#### WHAT THE EXERCISE ASKS:
Please set down the entire listing exactly.

#### SUPPLIED MATERIAL:
Start of Block

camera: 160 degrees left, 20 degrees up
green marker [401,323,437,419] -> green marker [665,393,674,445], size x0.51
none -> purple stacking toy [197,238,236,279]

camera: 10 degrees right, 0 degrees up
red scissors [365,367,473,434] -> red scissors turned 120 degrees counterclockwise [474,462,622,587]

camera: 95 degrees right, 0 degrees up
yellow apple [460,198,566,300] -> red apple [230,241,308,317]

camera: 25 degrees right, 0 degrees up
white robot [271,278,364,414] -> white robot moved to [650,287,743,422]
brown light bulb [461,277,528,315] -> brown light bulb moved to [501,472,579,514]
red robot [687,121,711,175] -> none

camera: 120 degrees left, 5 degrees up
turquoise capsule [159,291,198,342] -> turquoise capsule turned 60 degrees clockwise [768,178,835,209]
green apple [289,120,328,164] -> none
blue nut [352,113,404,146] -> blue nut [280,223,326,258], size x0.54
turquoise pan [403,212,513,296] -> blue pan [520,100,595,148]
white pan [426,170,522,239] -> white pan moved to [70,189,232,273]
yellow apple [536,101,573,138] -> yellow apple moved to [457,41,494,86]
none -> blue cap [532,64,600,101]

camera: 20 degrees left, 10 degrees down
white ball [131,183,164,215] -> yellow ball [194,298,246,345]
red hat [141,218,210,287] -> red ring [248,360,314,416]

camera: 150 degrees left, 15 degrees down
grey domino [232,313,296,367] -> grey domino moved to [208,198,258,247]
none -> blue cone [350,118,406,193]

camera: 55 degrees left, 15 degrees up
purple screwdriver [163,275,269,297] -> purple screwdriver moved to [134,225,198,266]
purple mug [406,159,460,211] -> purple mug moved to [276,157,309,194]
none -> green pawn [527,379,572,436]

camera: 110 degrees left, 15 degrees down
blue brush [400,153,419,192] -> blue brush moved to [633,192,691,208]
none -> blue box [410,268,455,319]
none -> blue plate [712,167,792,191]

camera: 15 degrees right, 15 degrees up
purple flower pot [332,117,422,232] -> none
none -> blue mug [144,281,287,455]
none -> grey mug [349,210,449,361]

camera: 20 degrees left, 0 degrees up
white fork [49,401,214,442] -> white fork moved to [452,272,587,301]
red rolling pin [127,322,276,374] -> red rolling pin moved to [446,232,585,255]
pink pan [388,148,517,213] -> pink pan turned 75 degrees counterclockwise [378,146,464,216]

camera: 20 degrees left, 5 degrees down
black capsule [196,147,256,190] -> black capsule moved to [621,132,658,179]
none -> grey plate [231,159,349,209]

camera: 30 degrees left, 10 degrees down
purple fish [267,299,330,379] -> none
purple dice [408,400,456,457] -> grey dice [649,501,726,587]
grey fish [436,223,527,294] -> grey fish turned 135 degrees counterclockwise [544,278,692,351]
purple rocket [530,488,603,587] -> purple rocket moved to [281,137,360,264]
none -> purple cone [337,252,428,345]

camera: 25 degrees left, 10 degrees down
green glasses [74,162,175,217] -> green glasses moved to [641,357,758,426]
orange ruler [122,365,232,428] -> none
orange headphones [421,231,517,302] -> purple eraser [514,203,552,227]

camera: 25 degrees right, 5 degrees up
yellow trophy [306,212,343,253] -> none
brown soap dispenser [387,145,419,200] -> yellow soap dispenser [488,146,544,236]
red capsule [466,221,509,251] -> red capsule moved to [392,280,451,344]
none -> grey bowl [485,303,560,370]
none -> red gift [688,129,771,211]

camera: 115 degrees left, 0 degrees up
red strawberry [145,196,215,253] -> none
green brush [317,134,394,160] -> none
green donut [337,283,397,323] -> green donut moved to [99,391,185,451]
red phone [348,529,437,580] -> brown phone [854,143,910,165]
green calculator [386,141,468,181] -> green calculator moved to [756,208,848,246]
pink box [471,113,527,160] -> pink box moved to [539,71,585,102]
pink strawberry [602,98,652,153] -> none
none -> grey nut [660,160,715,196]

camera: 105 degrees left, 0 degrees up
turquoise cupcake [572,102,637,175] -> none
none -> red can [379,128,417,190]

End of Block

#### COMPLETED TASK:
camera: 160 degrees left, 20 degrees up
green marker [401,323,437,419] -> green marker [665,393,674,445], size x0.51
none -> purple stacking toy [197,238,236,279]

camera: 10 degrees right, 0 degrees up
red scissors [365,367,473,434] -> red scissors turned 120 degrees counterclockwise [474,462,622,587]

camera: 95 degrees right, 0 degrees up
yellow apple [460,198,566,300] -> red apple [230,241,308,317]

camera: 25 degrees right, 0 degrees up
white robot [271,278,364,414] -> white robot moved to [650,287,743,422]
brown light bulb [461,277,528,315] -> brown light bulb moved to [501,472,579,514]
red robot [687,121,711,175] -> none

camera: 120 degrees left, 5 degrees up
turquoise capsule [159,291,198,342] -> turquoise capsule turned 60 degrees clockwise [768,178,835,209]
green apple [289,120,328,164] -> none
blue nut [352,113,404,146] -> blue nut [280,223,326,258], size x0.54
turquoise pan [403,212,513,296] -> blue pan [520,100,595,148]
white pan [426,170,522,239] -> white pan moved to [70,189,232,273]
yellow apple [536,101,573,138] -> yellow apple moved to [457,41,494,86]
none -> blue cap [532,64,600,101]

camera: 20 degrees left, 10 degrees down
white ball [131,183,164,215] -> yellow ball [194,298,246,345]
red hat [141,218,210,287] -> red ring [248,360,314,416]

camera: 150 degrees left, 15 degrees down
grey domino [232,313,296,367] -> grey domino moved to [208,198,258,247]
none -> blue cone [350,118,406,193]

camera: 55 degrees left, 15 degrees up
purple screwdriver [163,275,269,297] -> purple screwdriver moved to [134,225,198,266]
purple mug [406,159,460,211] -> purple mug moved to [276,157,309,194]
none -> green pawn [527,379,572,436]

camera: 110 degrees left, 15 degrees down
blue brush [400,153,419,192] -> blue brush moved to [633,192,691,208]
none -> blue box [410,268,455,319]
none -> blue plate [712,167,792,191]

camera: 15 degrees right, 15 degrees up
purple flower pot [332,117,422,232] -> none
none -> blue mug [144,281,287,455]
none -> grey mug [349,210,449,361]

camera: 20 degrees left, 0 degrees up
white fork [49,401,214,442] -> white fork moved to [452,272,587,301]
red rolling pin [127,322,276,374] -> red rolling pin moved to [446,232,585,255]
pink pan [388,148,517,213] -> pink pan turned 75 degrees counterclockwise [378,146,464,216]

camera: 20 degrees left, 5 degrees down
black capsule [196,147,256,190] -> black capsule moved to [621,132,658,179]
none -> grey plate [231,159,349,209]

camera: 30 degrees left, 10 degrees down
purple fish [267,299,330,379] -> none
purple dice [408,400,456,457] -> grey dice [649,501,726,587]
grey fish [436,223,527,294] -> grey fish turned 135 degrees counterclockwise [544,278,692,351]
purple rocket [530,488,603,587] -> purple rocket moved to [281,137,360,264]
none -> purple cone [337,252,428,345]

camera: 25 degrees left, 10 degrees down
green glasses [74,162,175,217] -> green glasses moved to [641,357,758,426]
orange ruler [122,365,232,428] -> none
orange headphones [421,231,517,302] -> purple eraser [514,203,552,227]

camera: 25 degrees right, 5 degrees up
yellow trophy [306,212,343,253] -> none
brown soap dispenser [387,145,419,200] -> yellow soap dispenser [488,146,544,236]
red capsule [466,221,509,251] -> red capsule moved to [392,280,451,344]
none -> grey bowl [485,303,560,370]
none -> red gift [688,129,771,211]

camera: 115 degrees left, 0 degrees up
red strawberry [145,196,215,253] -> none
green brush [317,134,394,160] -> none
green donut [337,283,397,323] -> green donut moved to [99,391,185,451]
red phone [348,529,437,580] -> brown phone [854,143,910,165]
green calculator [386,141,468,181] -> green calculator moved to [756,208,848,246]
pink box [471,113,527,160] -> pink box moved to [539,71,585,102]
pink strawberry [602,98,652,153] -> none
none -> grey nut [660,160,715,196]

camera: 105 degrees left, 0 degrees up
turquoise cupcake [572,102,637,175] -> none
none -> red can [379,128,417,190]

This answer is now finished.